ASSIGNED TASK = If a line below falls between the line with "BARO3 pin SCL: A10 -> A1" and the line with "STEPPER1 pin IN3: C14 -> B14", or is one of those two, output it exactly; output nothing else and no pictures.

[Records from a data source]
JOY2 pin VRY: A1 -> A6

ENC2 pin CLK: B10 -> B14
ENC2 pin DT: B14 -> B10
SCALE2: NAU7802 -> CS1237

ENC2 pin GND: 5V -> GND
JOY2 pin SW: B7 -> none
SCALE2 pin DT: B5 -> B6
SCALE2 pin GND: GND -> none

* * *

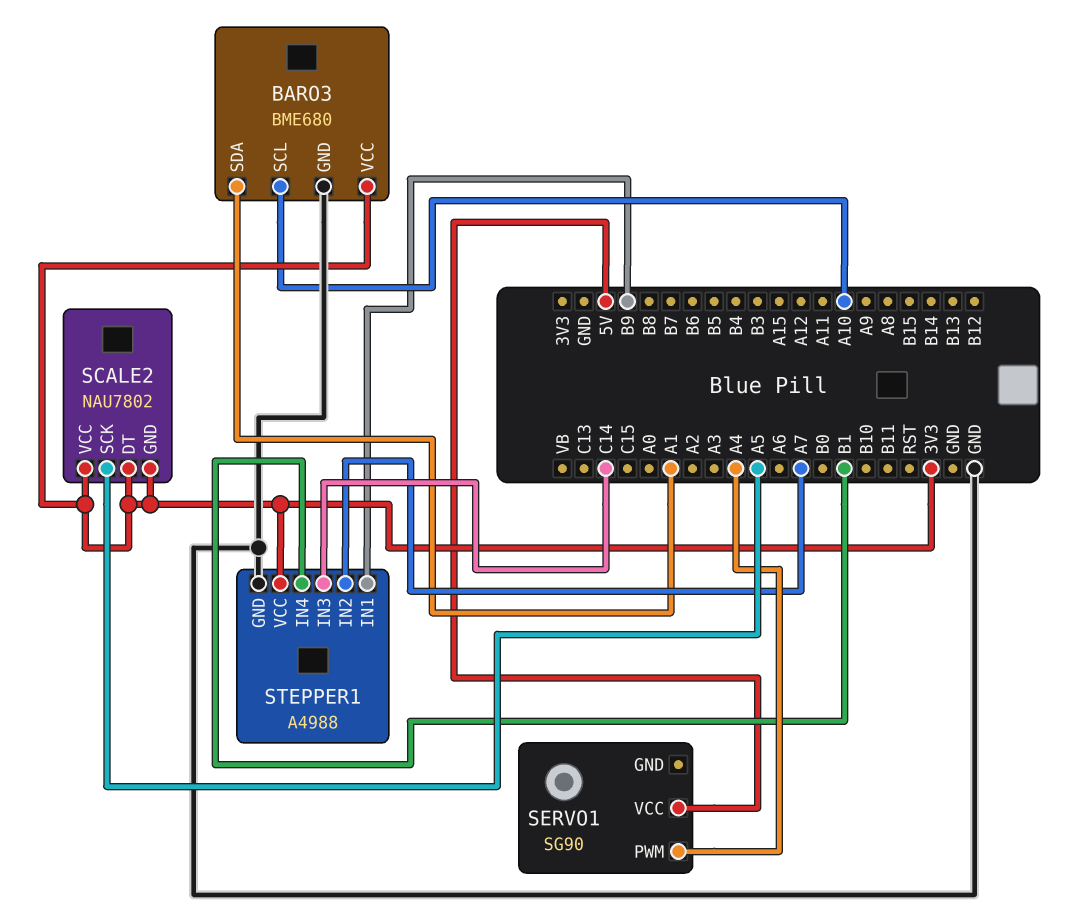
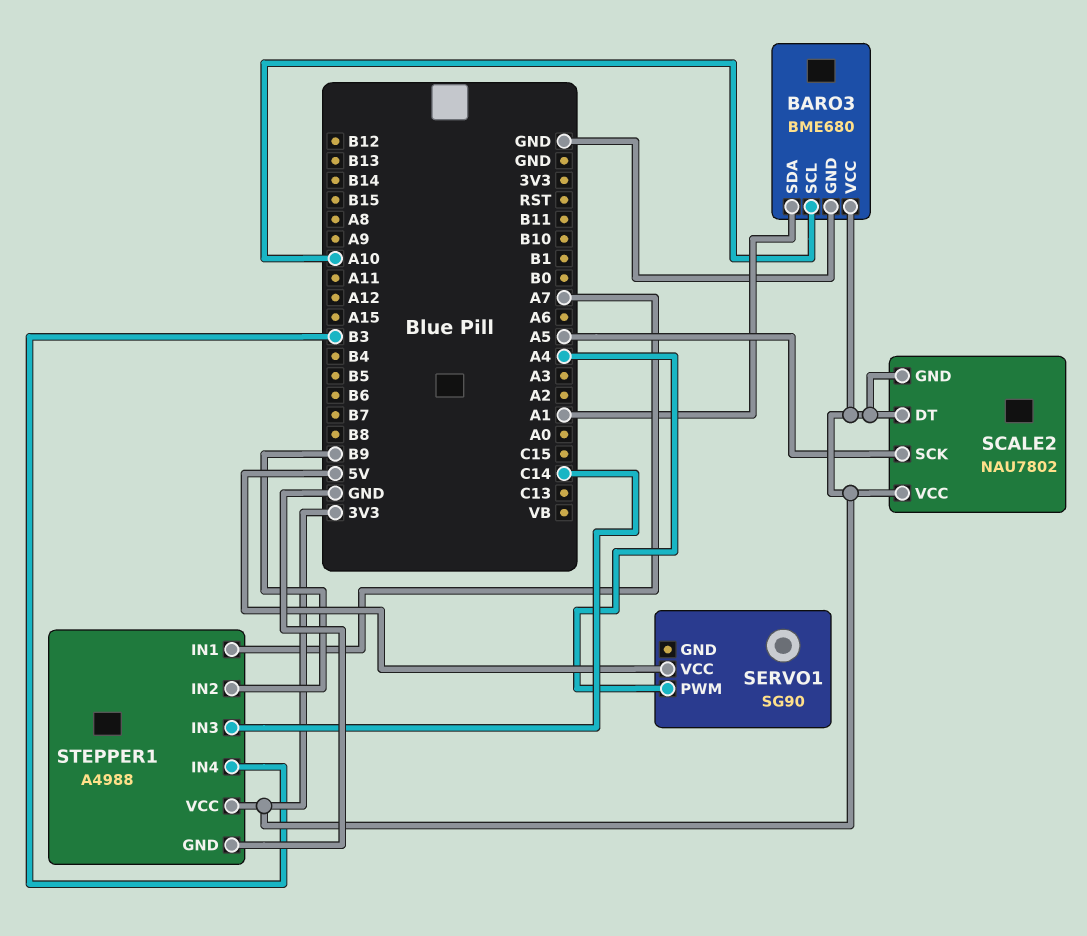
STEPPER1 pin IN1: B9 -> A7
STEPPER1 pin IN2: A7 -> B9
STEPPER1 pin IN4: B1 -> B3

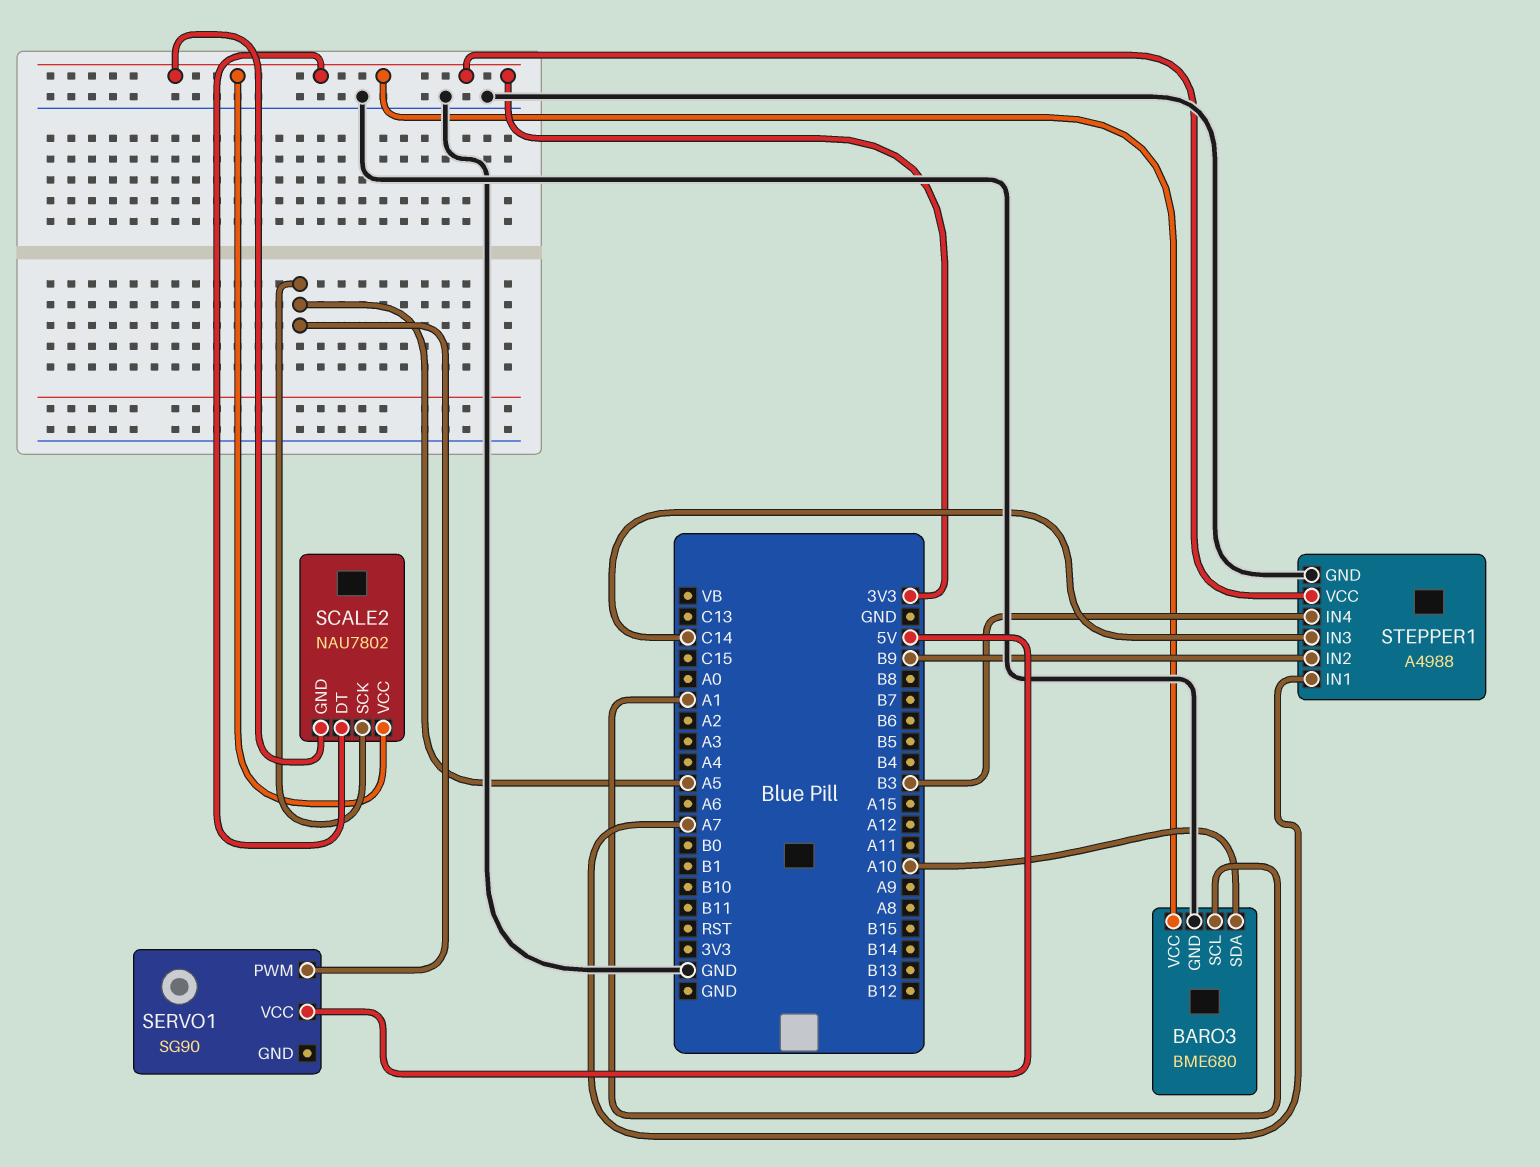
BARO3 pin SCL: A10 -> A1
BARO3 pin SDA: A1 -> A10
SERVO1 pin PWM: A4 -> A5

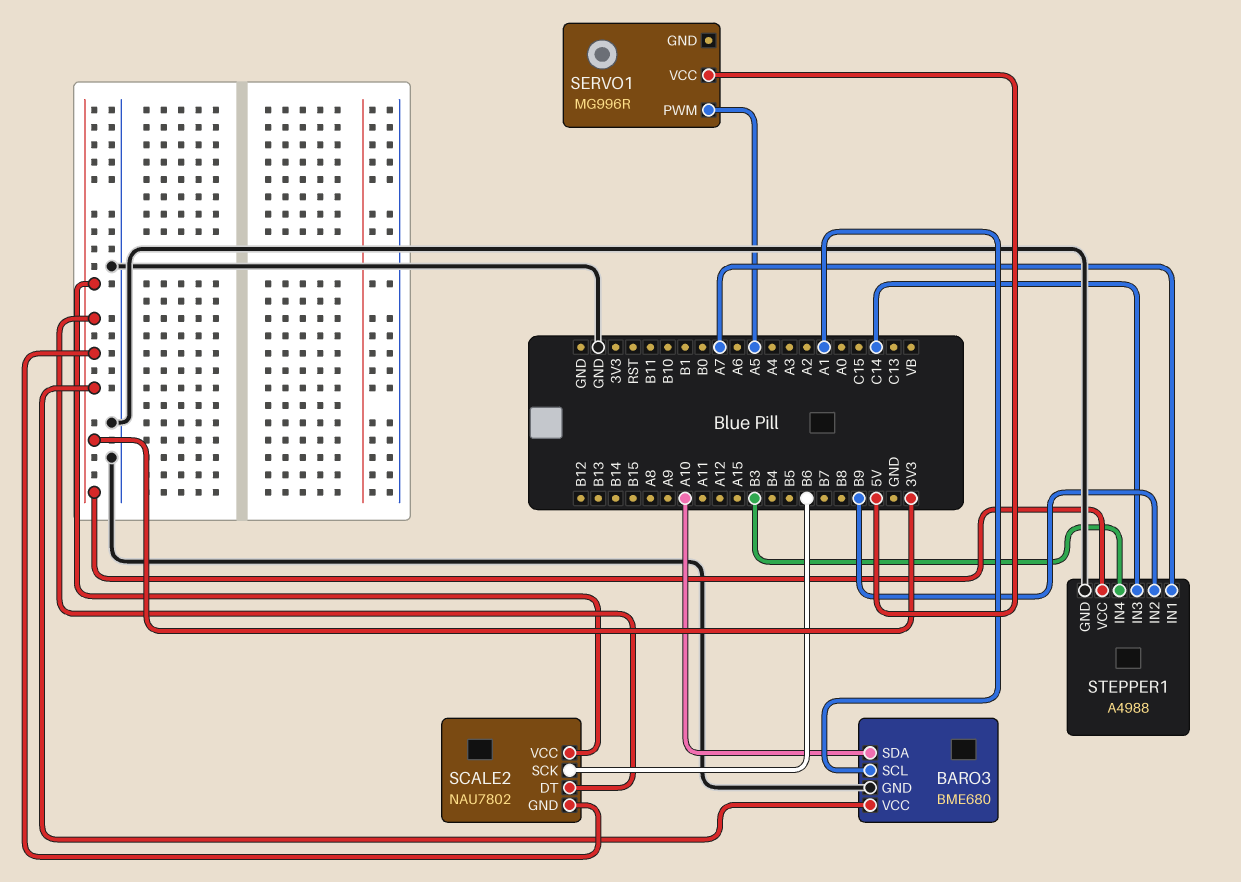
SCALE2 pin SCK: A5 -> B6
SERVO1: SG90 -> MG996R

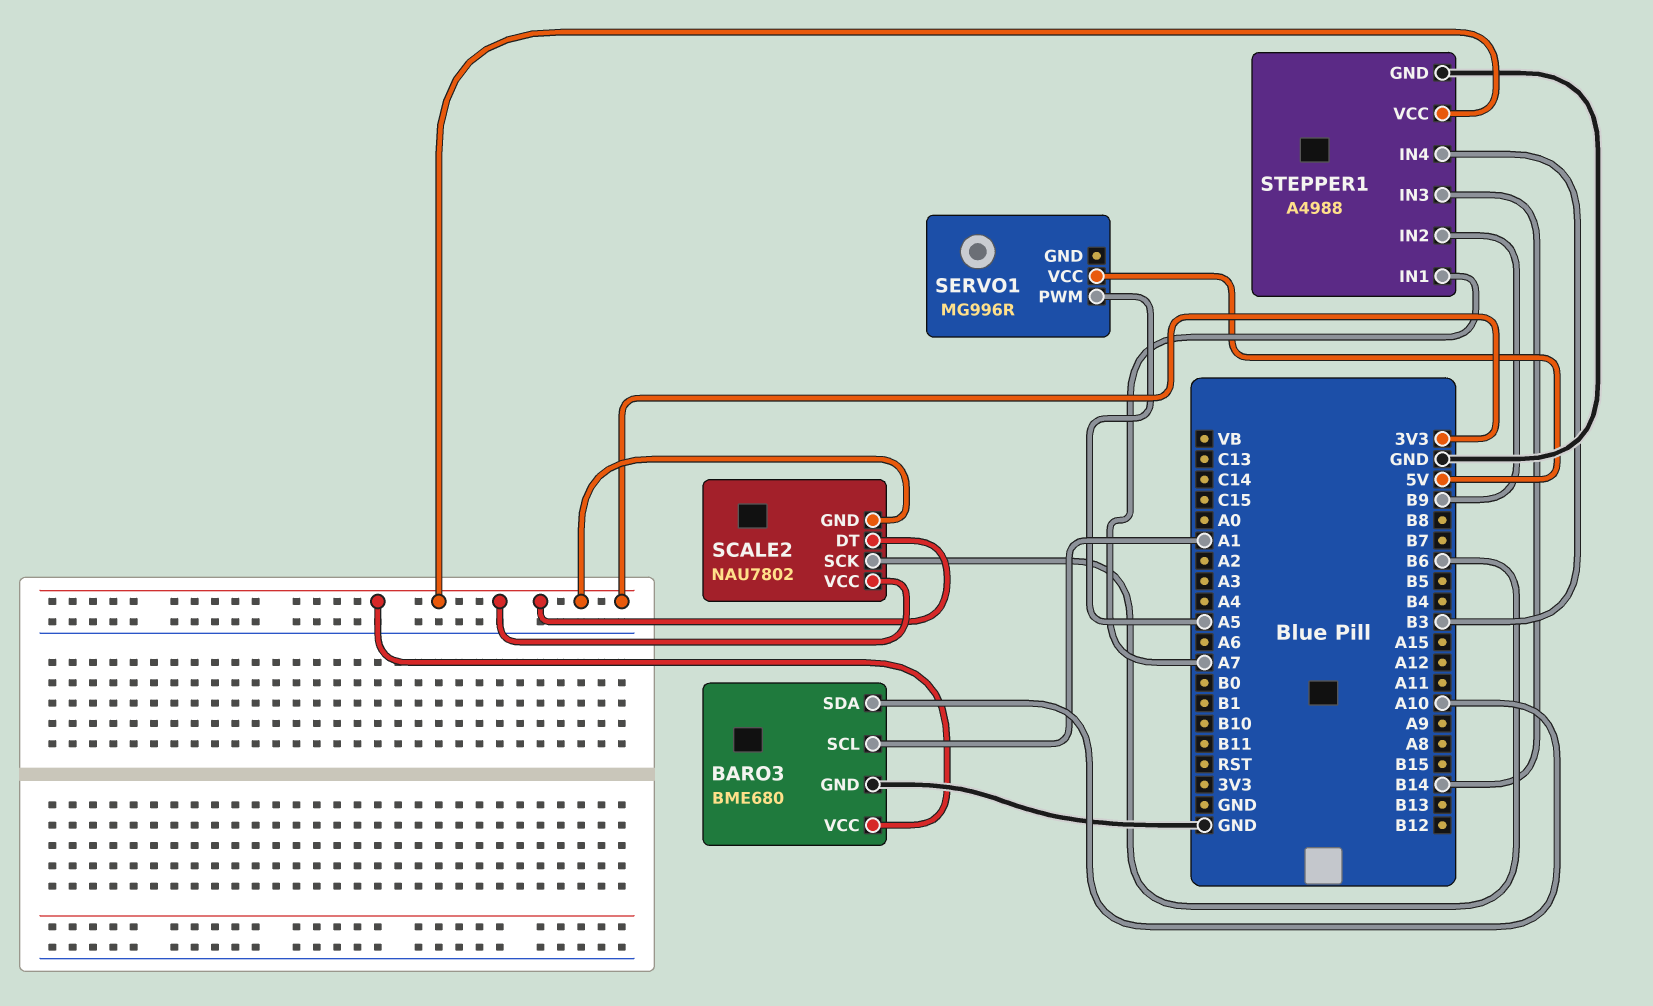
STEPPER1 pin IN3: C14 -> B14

* * *

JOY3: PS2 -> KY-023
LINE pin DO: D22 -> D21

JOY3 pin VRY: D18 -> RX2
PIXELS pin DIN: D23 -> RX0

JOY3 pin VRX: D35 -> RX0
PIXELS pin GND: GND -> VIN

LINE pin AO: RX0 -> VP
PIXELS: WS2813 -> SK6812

ANSWER BOX =
BARO3 pin SCL: A10 -> A1
BARO3 pin SDA: A1 -> A10
SERVO1 pin PWM: A4 -> A5

SCALE2 pin SCK: A5 -> B6
SERVO1: SG90 -> MG996R

STEPPER1 pin IN3: C14 -> B14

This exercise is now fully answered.